START Data supplied

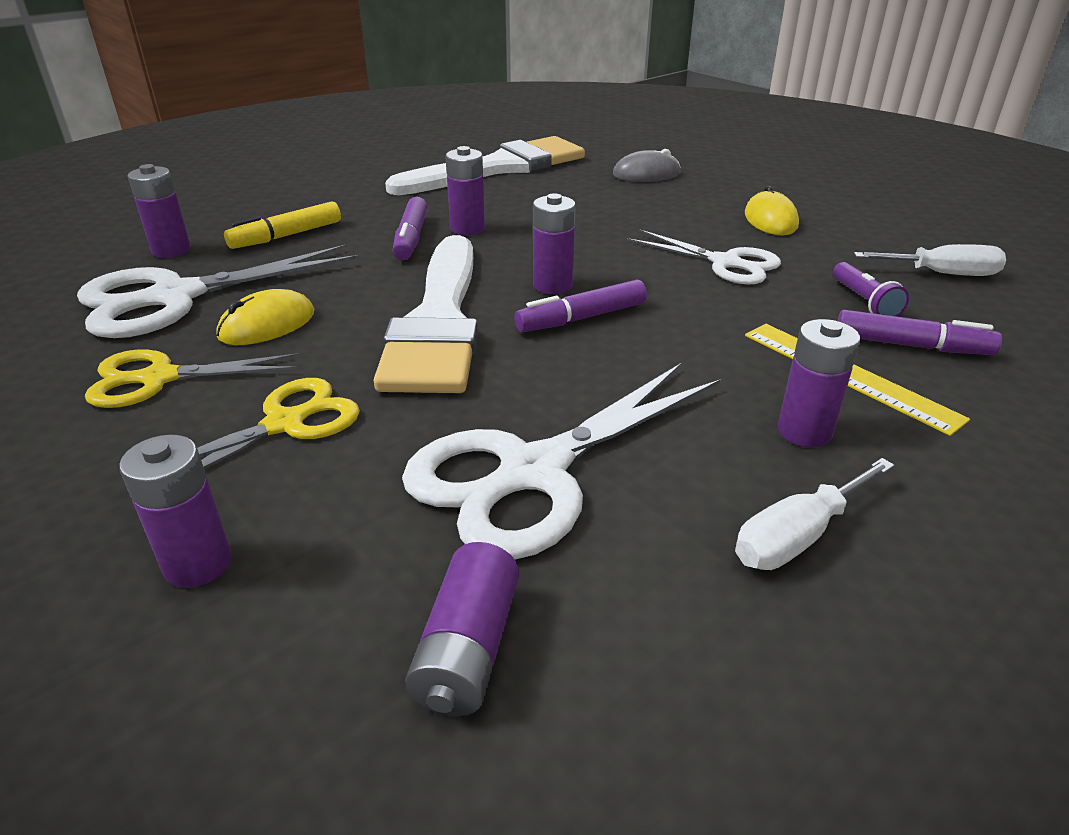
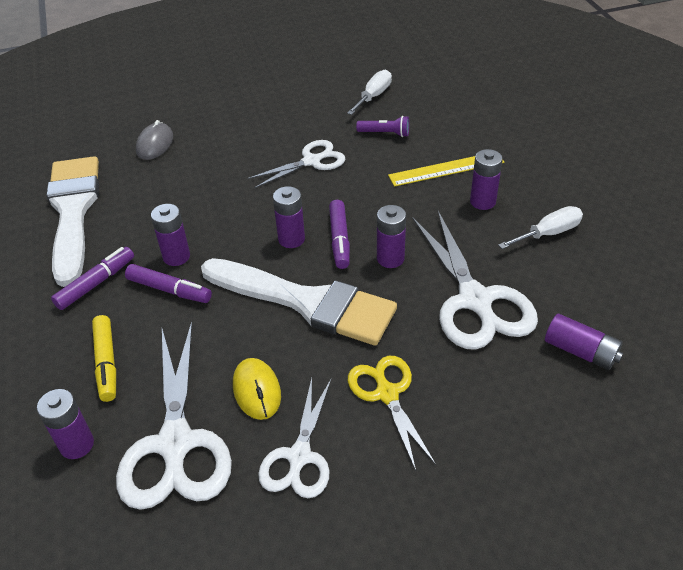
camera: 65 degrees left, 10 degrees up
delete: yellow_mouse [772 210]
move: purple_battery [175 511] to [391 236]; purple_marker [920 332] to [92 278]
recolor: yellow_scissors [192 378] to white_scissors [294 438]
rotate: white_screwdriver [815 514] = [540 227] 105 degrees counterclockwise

END Data supplied

_What is required_:
Pull every line containing "degrees" from the entries above and copy it.

_Task output_:
camera: 65 degrees left, 10 degrees up
rotate: white_screwdriver [815 514] = [540 227] 105 degrees counterclockwise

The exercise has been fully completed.